_Exercise instructions_
Would you please write out each of the entries below exactly, omitting pictures?

_Exercise input_

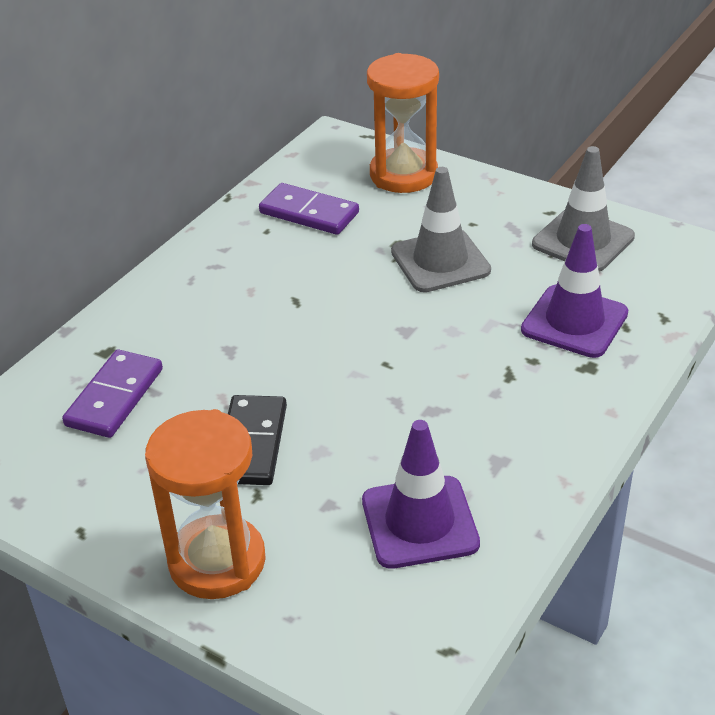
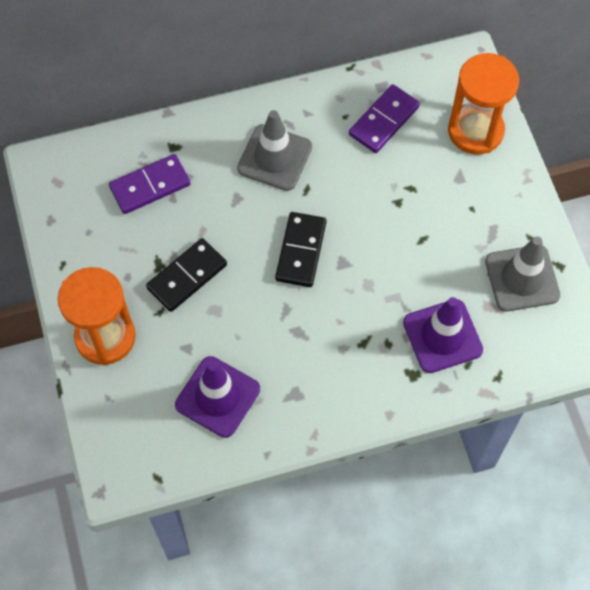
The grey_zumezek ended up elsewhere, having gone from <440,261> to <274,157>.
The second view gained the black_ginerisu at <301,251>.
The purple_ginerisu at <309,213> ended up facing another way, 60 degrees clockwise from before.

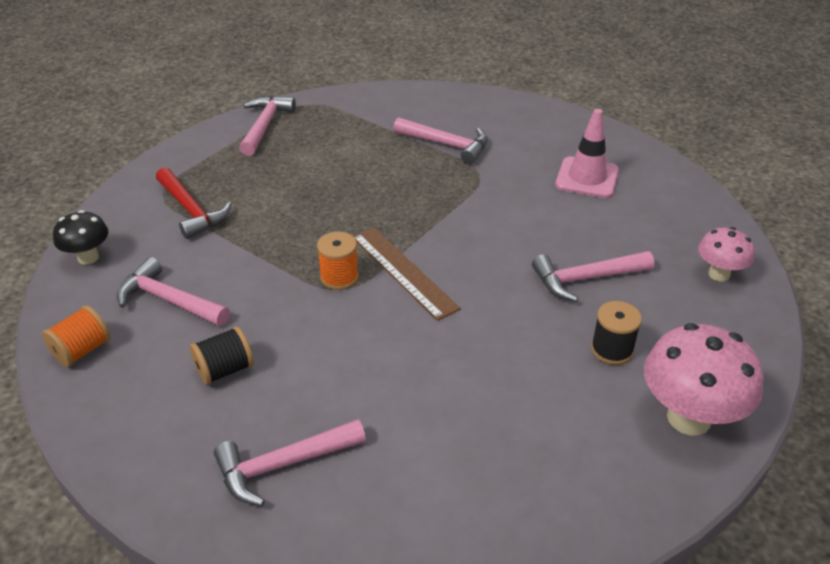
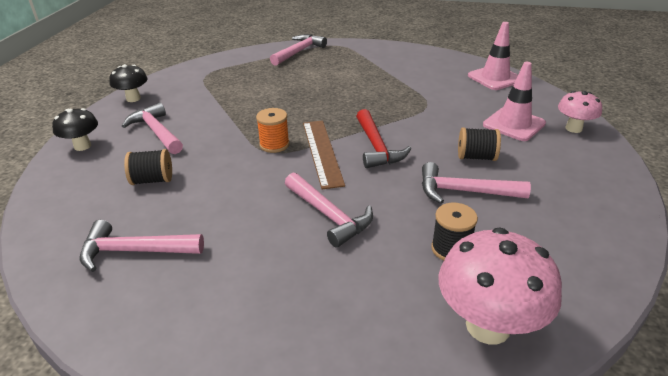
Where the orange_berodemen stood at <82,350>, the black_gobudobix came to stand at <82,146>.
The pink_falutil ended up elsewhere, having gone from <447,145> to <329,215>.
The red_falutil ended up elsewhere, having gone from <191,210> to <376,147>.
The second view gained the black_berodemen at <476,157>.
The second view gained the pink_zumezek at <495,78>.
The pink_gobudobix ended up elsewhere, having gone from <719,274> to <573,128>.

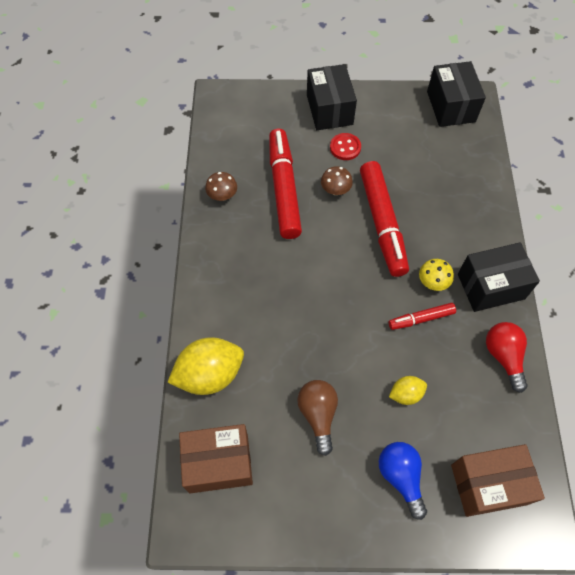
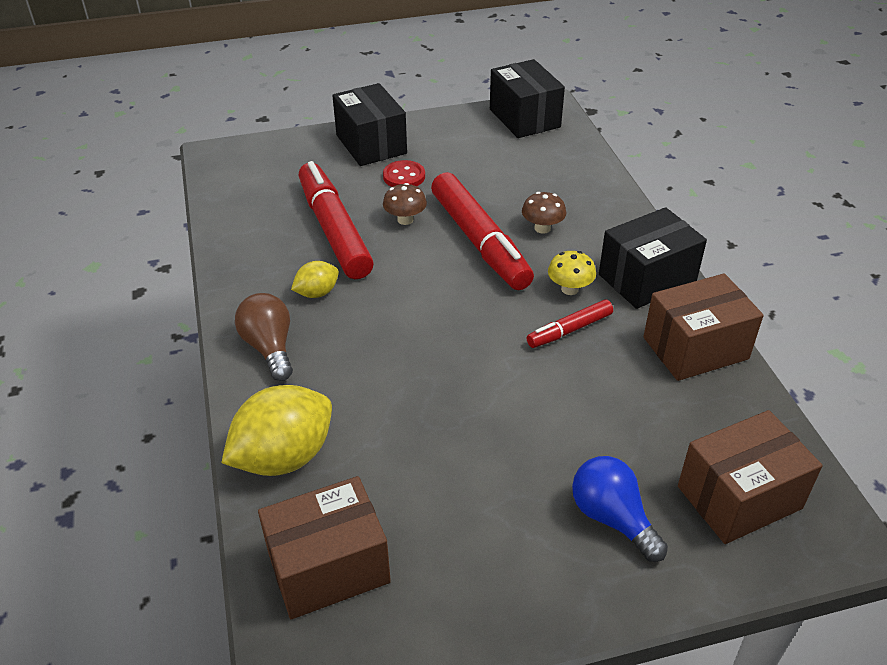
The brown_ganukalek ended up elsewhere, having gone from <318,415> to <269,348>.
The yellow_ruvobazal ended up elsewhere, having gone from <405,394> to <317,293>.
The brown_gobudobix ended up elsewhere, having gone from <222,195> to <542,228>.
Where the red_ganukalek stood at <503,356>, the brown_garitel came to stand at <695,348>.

_Worked solution_
The grey_zumezek ended up elsewhere, having gone from <440,261> to <274,157>.
The second view gained the black_ginerisu at <301,251>.
The purple_ginerisu at <309,213> ended up facing another way, 60 degrees clockwise from before.

Where the orange_berodemen stood at <82,350>, the black_gobudobix came to stand at <82,146>.
The pink_falutil ended up elsewhere, having gone from <447,145> to <329,215>.
The red_falutil ended up elsewhere, having gone from <191,210> to <376,147>.
The second view gained the black_berodemen at <476,157>.
The second view gained the pink_zumezek at <495,78>.
The pink_gobudobix ended up elsewhere, having gone from <719,274> to <573,128>.

The brown_ganukalek ended up elsewhere, having gone from <318,415> to <269,348>.
The yellow_ruvobazal ended up elsewhere, having gone from <405,394> to <317,293>.
The brown_gobudobix ended up elsewhere, having gone from <222,195> to <542,228>.
Where the red_ganukalek stood at <503,356>, the brown_garitel came to stand at <695,348>.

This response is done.